Input for this task:
***

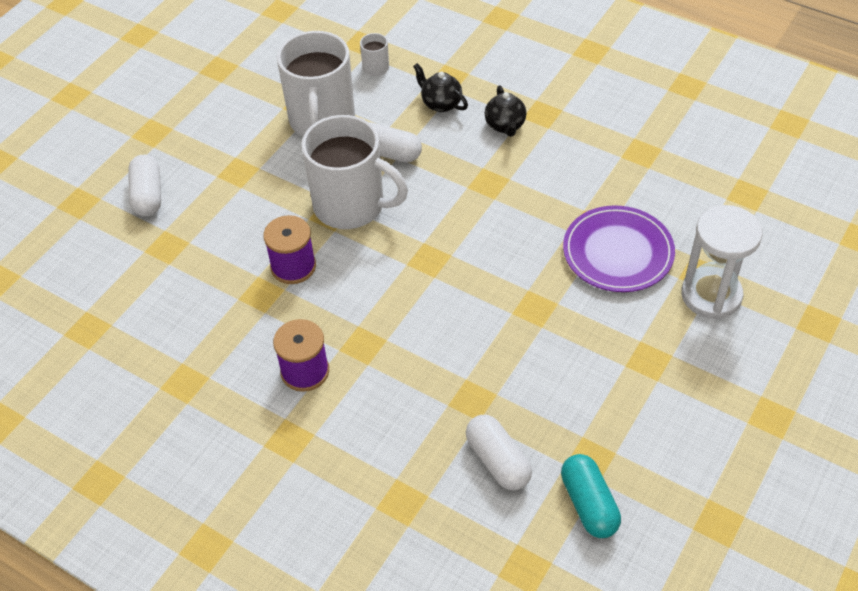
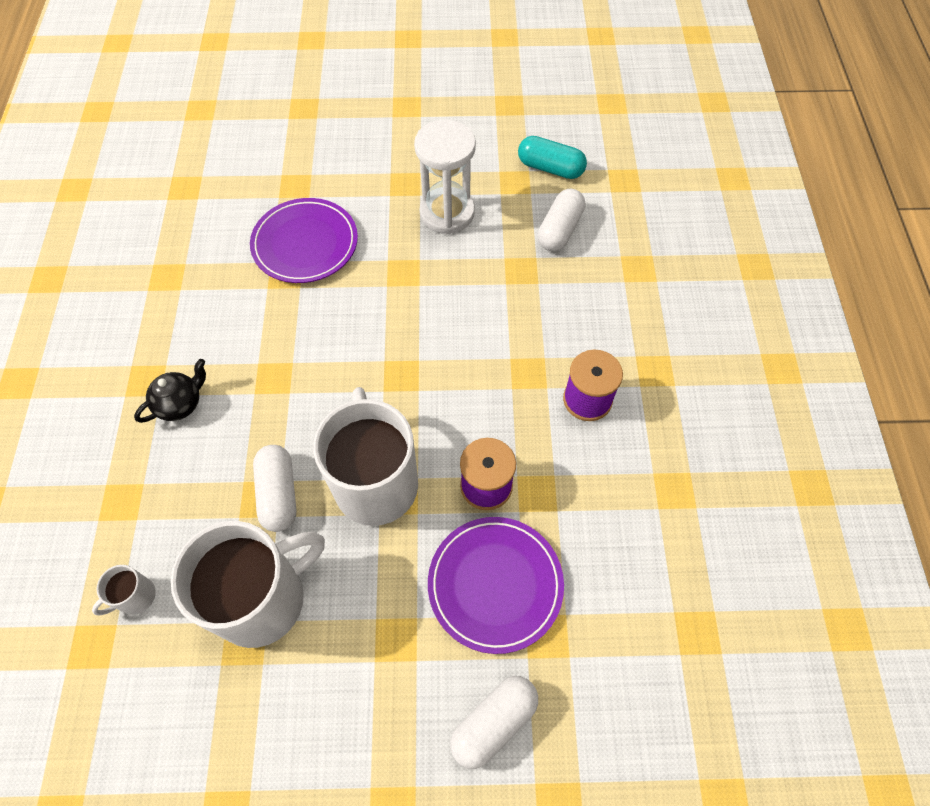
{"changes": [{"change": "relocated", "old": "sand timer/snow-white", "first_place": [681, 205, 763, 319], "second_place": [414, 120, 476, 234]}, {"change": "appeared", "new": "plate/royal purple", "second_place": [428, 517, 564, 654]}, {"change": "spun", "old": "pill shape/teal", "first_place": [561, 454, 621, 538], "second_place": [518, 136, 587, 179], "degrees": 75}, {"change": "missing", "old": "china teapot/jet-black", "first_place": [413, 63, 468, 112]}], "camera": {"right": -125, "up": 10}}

***

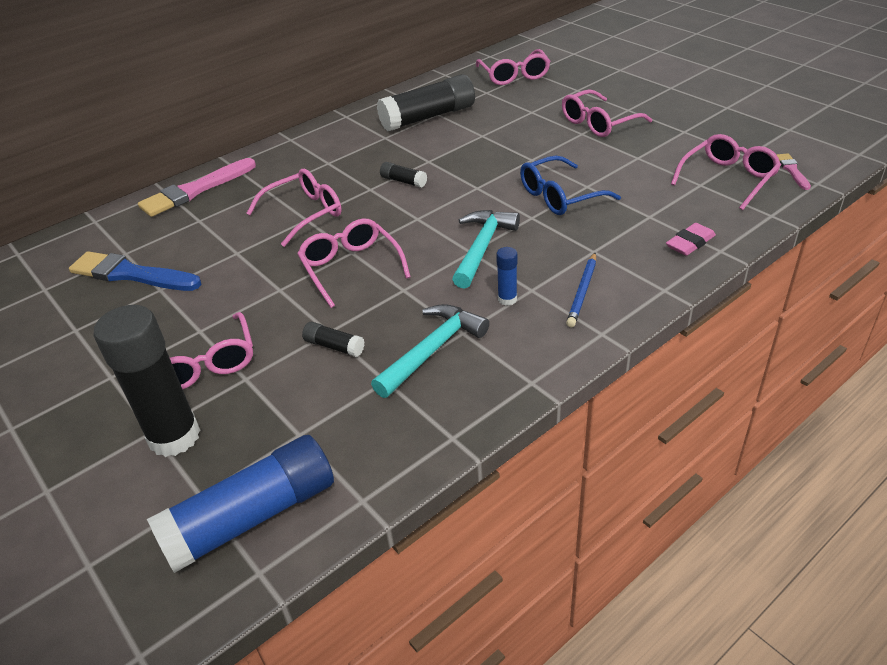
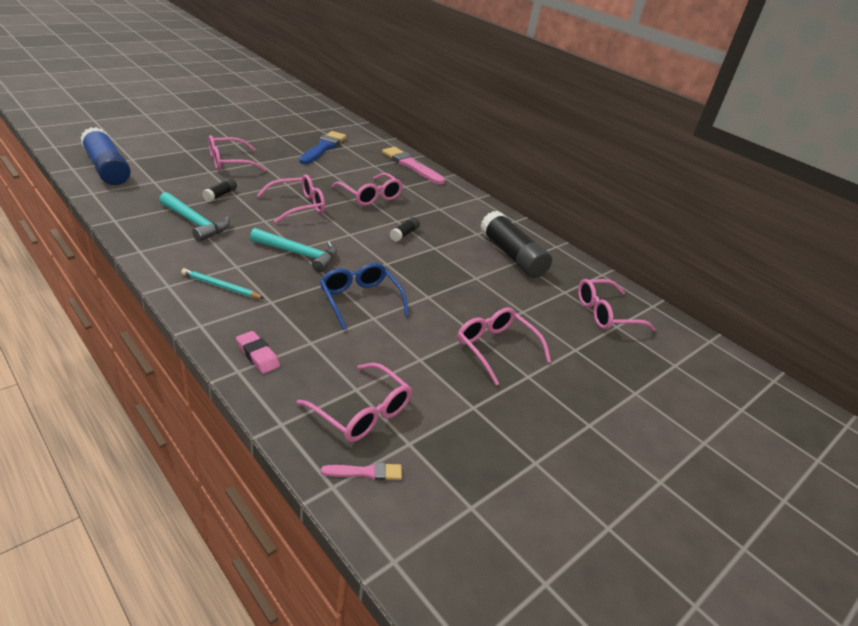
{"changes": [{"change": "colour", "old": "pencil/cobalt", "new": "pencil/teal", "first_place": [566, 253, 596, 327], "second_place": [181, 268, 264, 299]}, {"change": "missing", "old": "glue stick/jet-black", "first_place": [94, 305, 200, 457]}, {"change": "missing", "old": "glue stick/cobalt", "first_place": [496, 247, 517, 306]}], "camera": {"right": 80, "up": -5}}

***

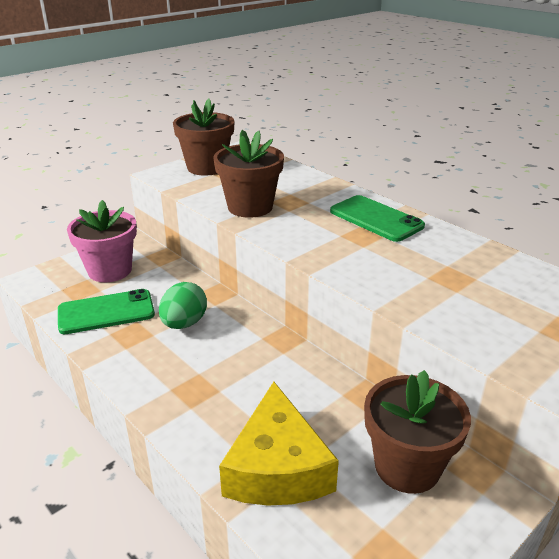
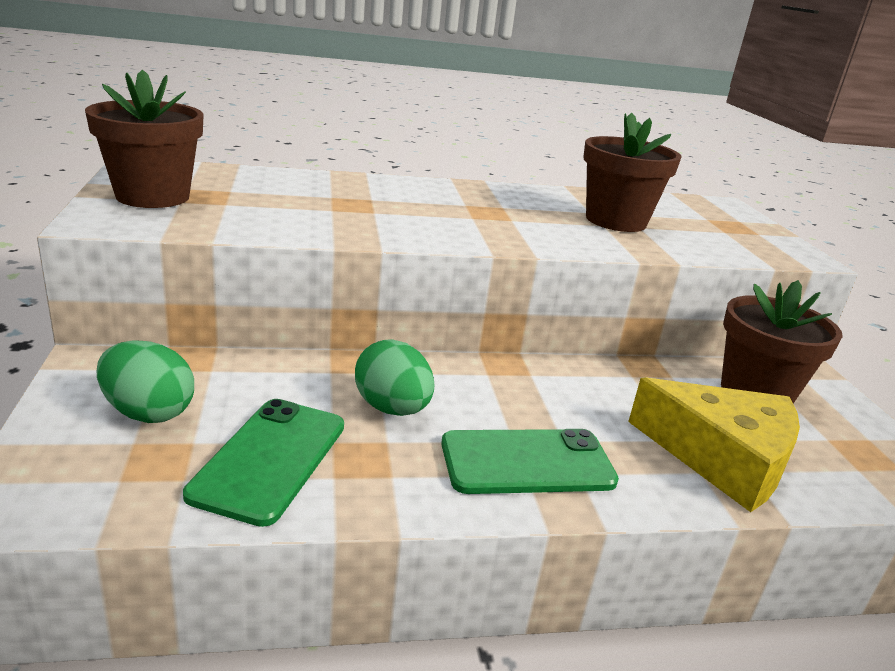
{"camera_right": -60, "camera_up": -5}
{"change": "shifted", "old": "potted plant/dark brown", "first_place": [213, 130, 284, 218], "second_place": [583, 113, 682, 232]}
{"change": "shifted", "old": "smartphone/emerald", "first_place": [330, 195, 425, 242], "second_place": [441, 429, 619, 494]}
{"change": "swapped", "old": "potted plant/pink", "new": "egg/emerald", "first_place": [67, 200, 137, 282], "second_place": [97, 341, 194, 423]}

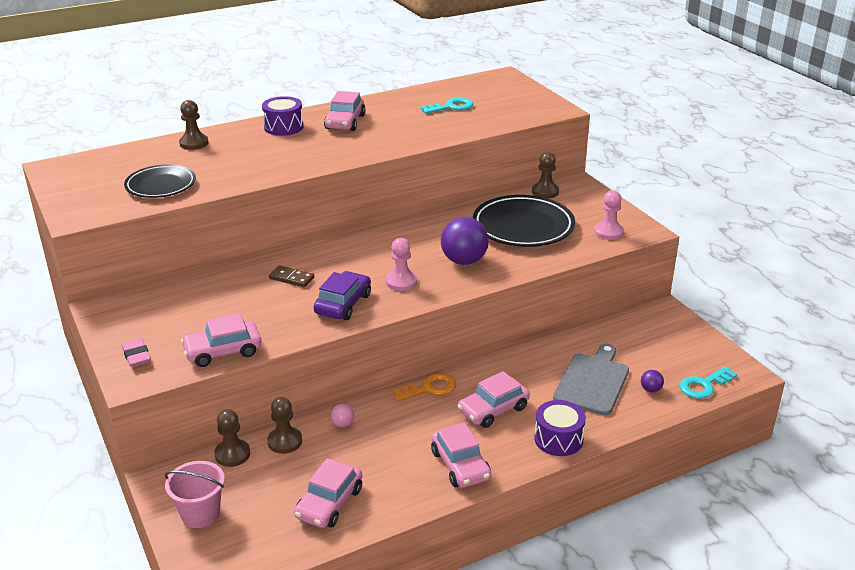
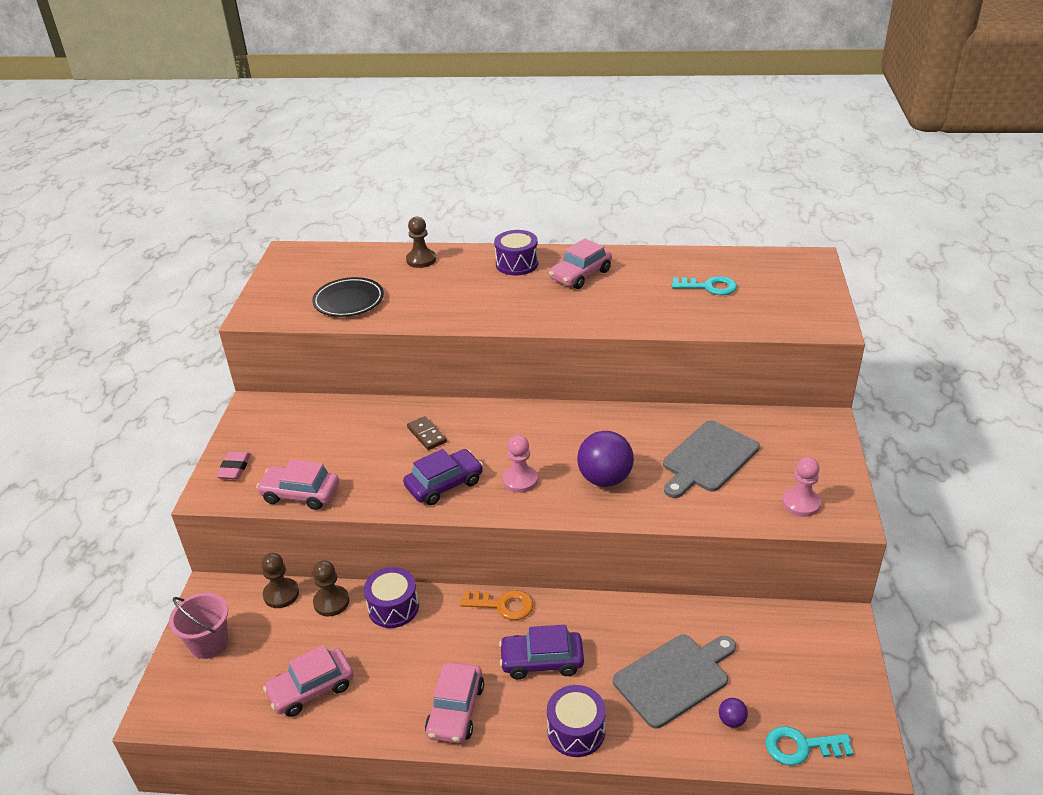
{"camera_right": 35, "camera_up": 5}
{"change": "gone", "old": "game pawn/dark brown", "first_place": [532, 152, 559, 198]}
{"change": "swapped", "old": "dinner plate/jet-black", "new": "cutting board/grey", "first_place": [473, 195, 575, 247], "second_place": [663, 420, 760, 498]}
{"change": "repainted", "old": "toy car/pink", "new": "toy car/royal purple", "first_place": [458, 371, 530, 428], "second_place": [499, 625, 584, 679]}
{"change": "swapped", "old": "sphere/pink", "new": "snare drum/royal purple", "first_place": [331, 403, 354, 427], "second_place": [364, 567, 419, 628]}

***

Aim of the task: Pull every line containing the word "shifted" out of the listing.

Expected answer:
{"change": "shifted", "old": "potted plant/dark brown", "first_place": [213, 130, 284, 218], "second_place": [583, 113, 682, 232]}
{"change": "shifted", "old": "smartphone/emerald", "first_place": [330, 195, 425, 242], "second_place": [441, 429, 619, 494]}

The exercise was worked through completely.